From the entries below, pull out each line where "down" appears.

(Beginning of RECORDED DATA)

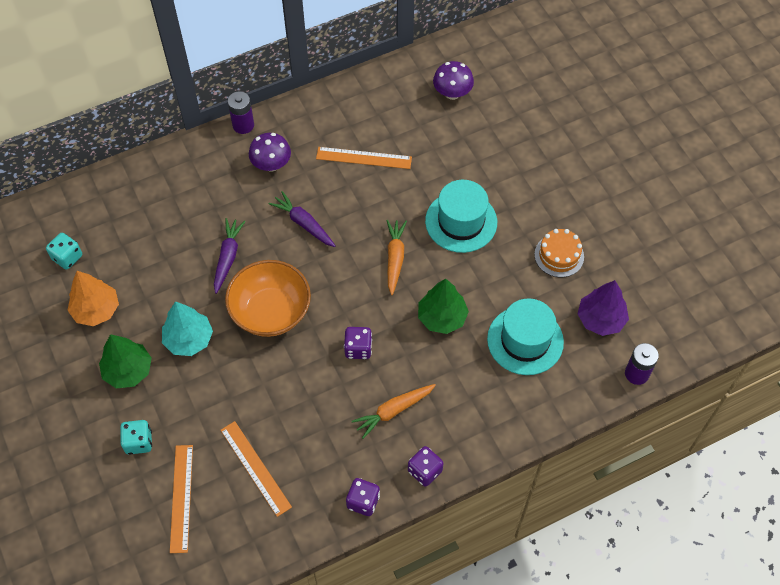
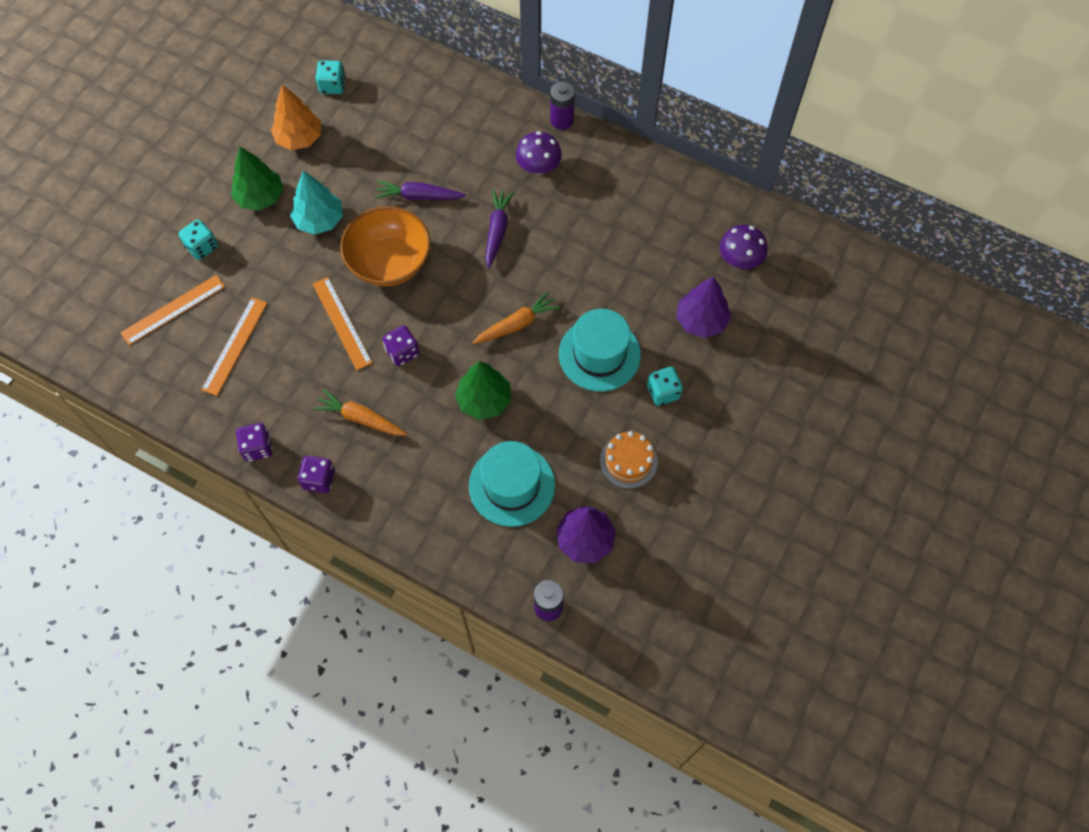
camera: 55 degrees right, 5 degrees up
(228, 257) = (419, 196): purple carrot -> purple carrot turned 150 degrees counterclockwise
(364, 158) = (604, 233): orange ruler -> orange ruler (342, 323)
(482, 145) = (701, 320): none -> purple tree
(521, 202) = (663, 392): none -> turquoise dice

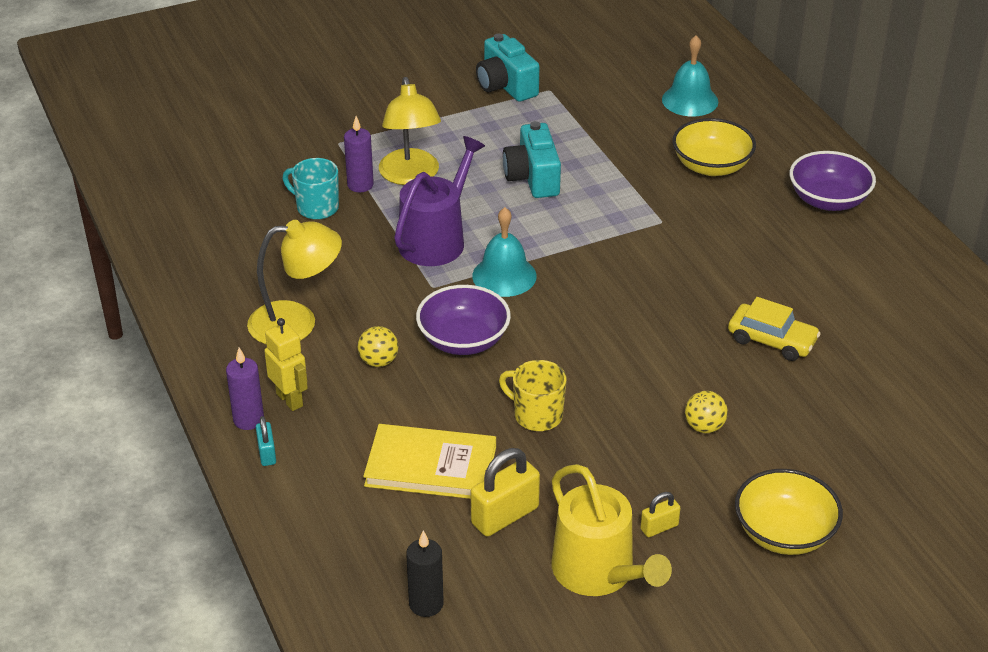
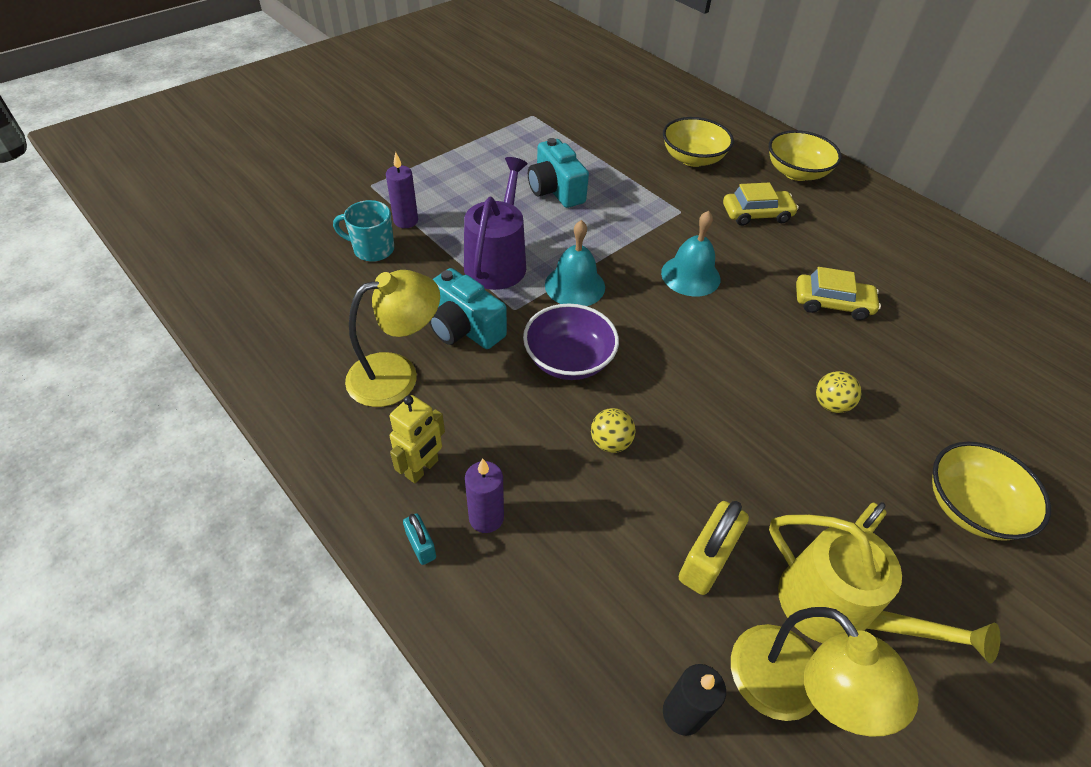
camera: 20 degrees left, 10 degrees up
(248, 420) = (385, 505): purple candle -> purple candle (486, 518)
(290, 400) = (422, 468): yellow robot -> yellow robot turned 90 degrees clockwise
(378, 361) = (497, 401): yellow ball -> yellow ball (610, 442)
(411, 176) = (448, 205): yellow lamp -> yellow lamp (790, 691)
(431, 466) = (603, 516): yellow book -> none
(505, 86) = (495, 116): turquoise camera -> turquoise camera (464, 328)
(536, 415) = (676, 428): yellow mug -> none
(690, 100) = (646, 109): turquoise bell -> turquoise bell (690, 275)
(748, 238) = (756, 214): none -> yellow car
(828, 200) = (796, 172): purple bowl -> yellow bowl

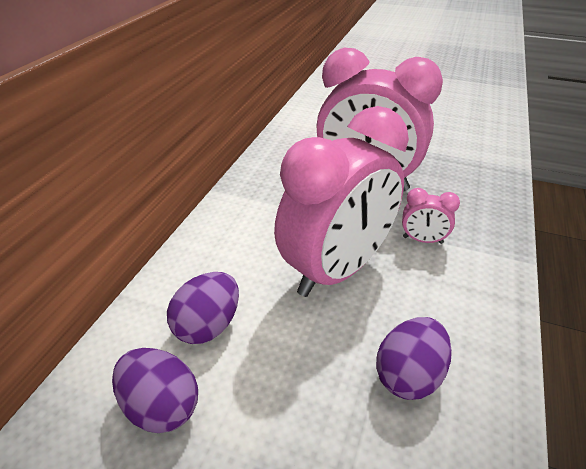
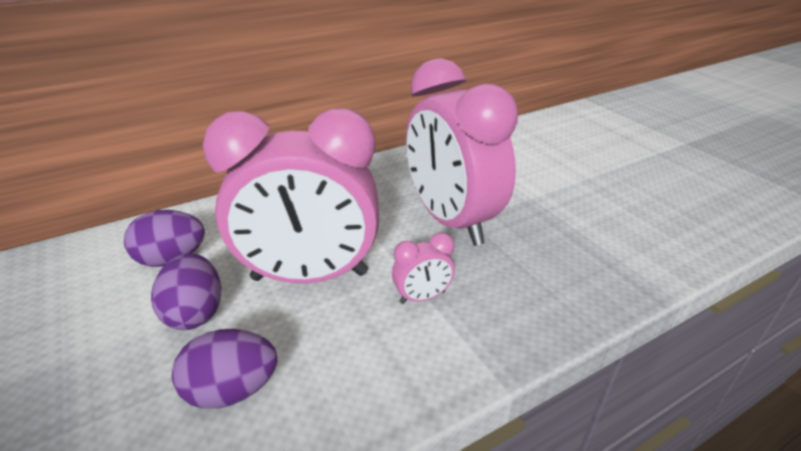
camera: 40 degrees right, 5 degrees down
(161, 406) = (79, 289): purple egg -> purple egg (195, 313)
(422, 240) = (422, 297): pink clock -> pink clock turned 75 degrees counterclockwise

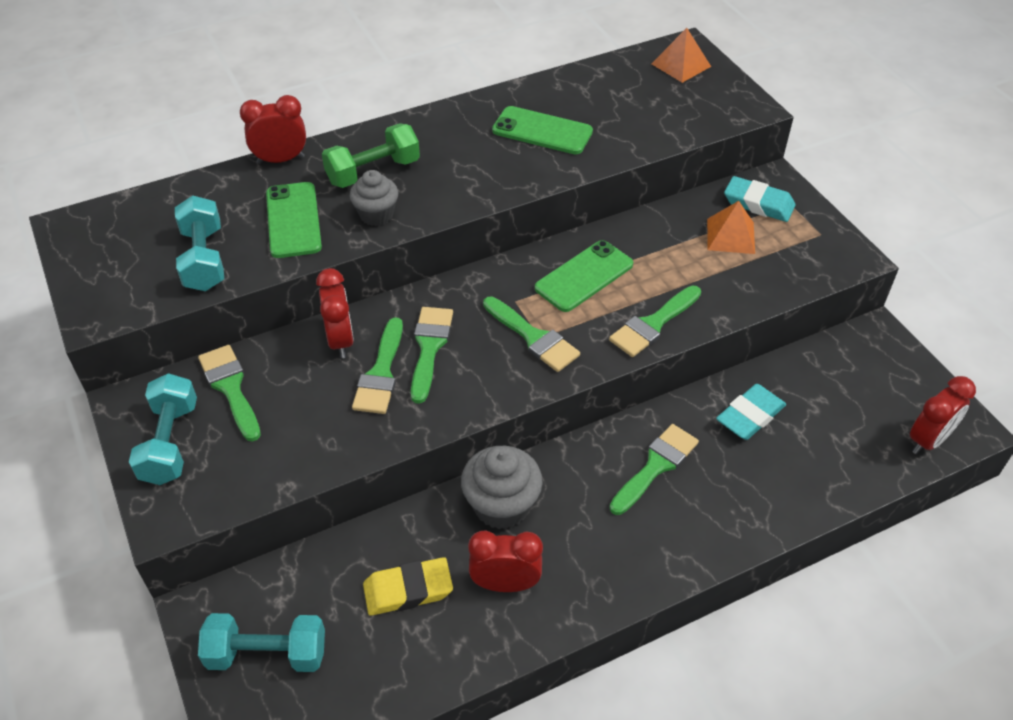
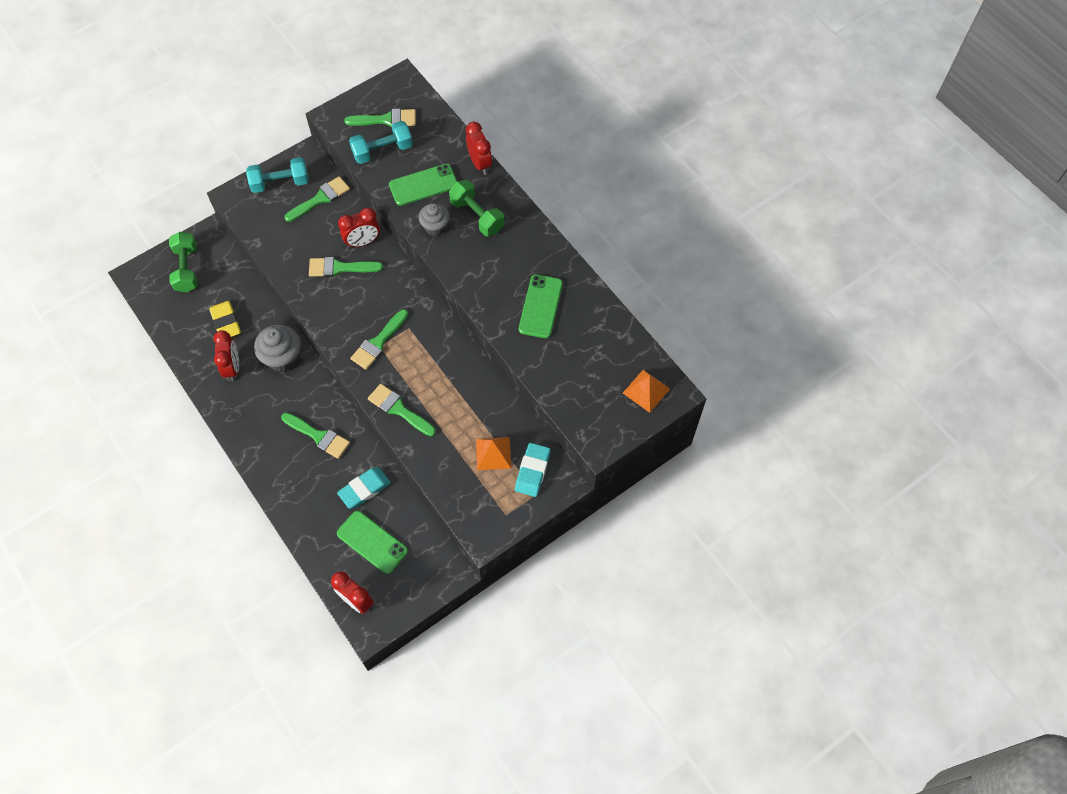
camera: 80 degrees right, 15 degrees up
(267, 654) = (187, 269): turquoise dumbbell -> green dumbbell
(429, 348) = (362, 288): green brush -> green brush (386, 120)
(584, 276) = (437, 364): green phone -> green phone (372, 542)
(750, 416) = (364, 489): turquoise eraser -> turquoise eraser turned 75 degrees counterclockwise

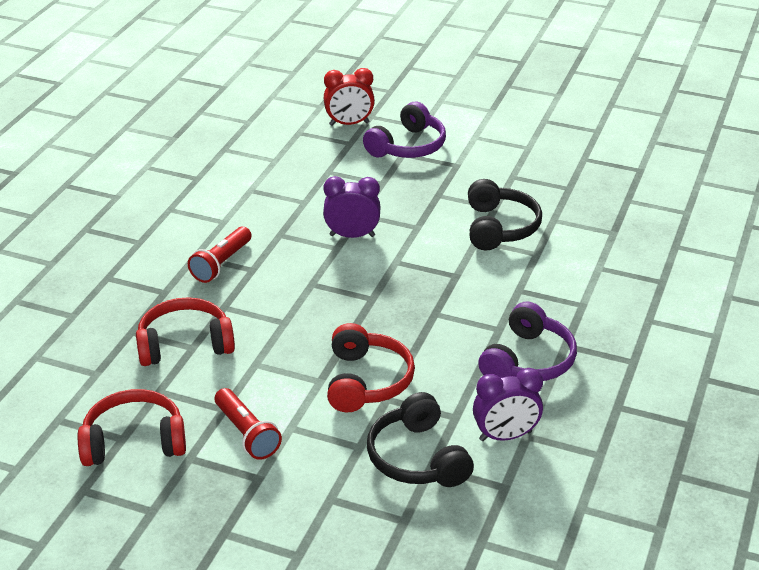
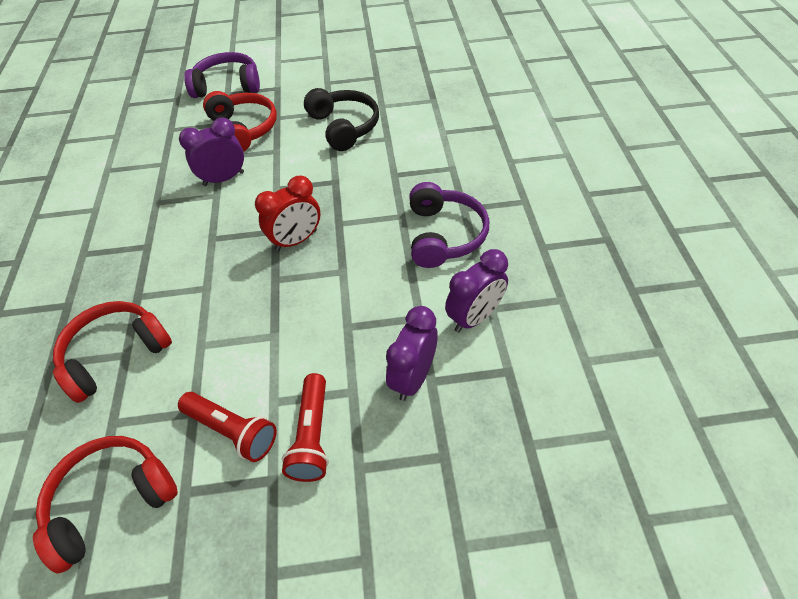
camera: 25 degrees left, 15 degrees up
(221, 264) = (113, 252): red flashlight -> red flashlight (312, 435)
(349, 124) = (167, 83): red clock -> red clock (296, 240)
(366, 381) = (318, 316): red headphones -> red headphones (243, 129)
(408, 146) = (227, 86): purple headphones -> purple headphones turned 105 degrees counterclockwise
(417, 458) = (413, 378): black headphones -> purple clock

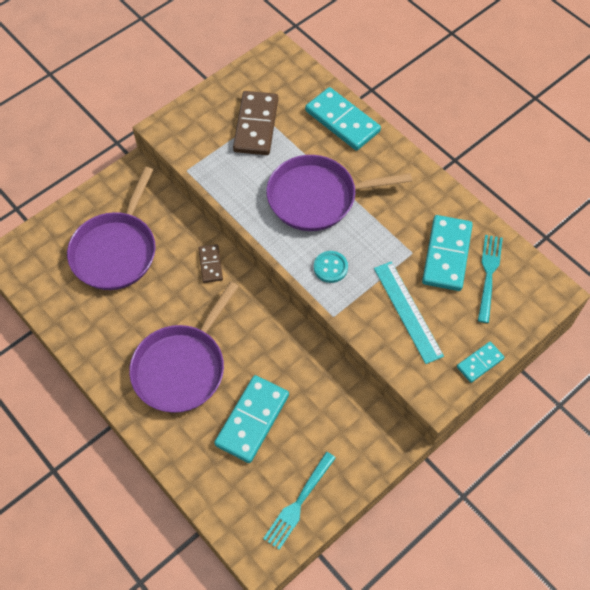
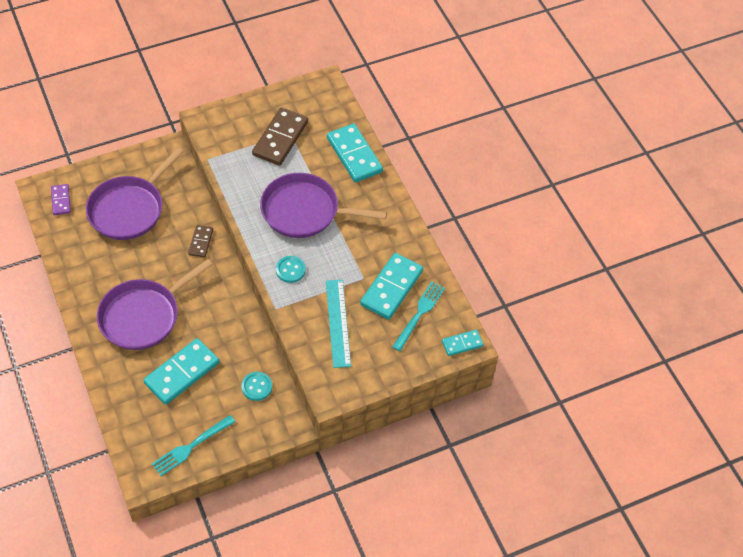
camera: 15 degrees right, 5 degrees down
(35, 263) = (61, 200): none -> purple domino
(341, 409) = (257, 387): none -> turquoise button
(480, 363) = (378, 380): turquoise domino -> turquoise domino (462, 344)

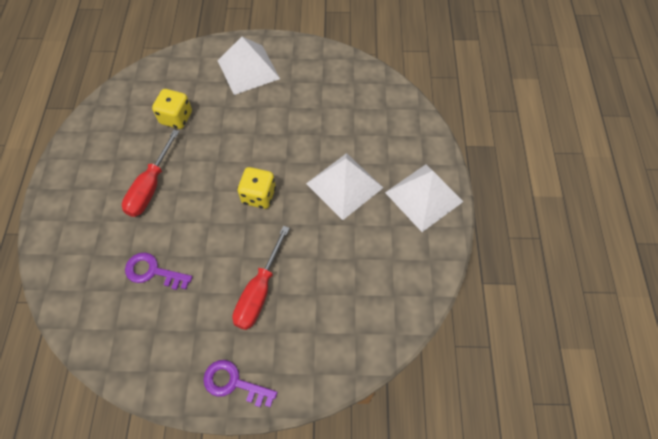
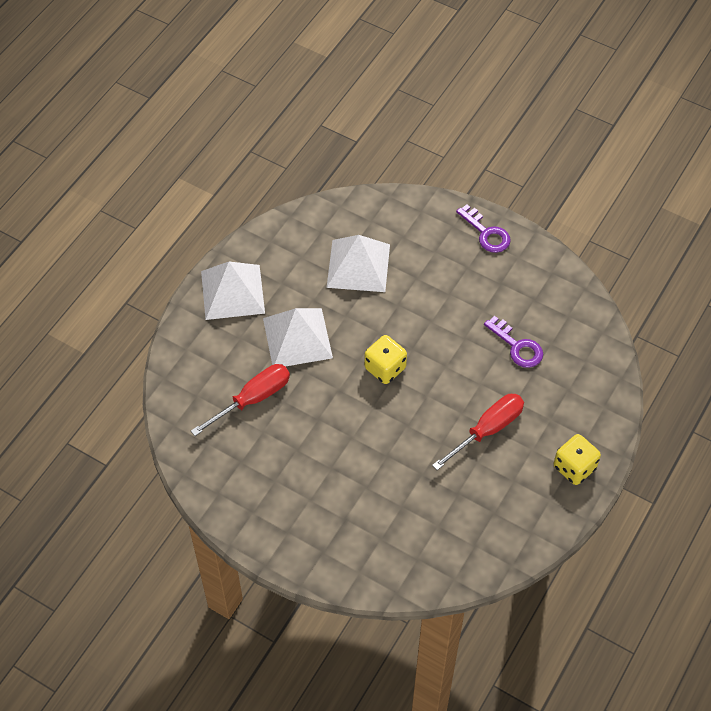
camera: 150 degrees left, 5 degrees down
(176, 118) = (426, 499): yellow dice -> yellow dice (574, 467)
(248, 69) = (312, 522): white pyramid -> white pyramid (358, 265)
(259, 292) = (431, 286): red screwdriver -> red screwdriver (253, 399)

(End of RECORDED DATA)

### FINISHED TASK
camera: 40 degrees right, 5 degrees down
camera: 15 degrees right, 5 degrees down
camera: 150 degrees left, 5 degrees down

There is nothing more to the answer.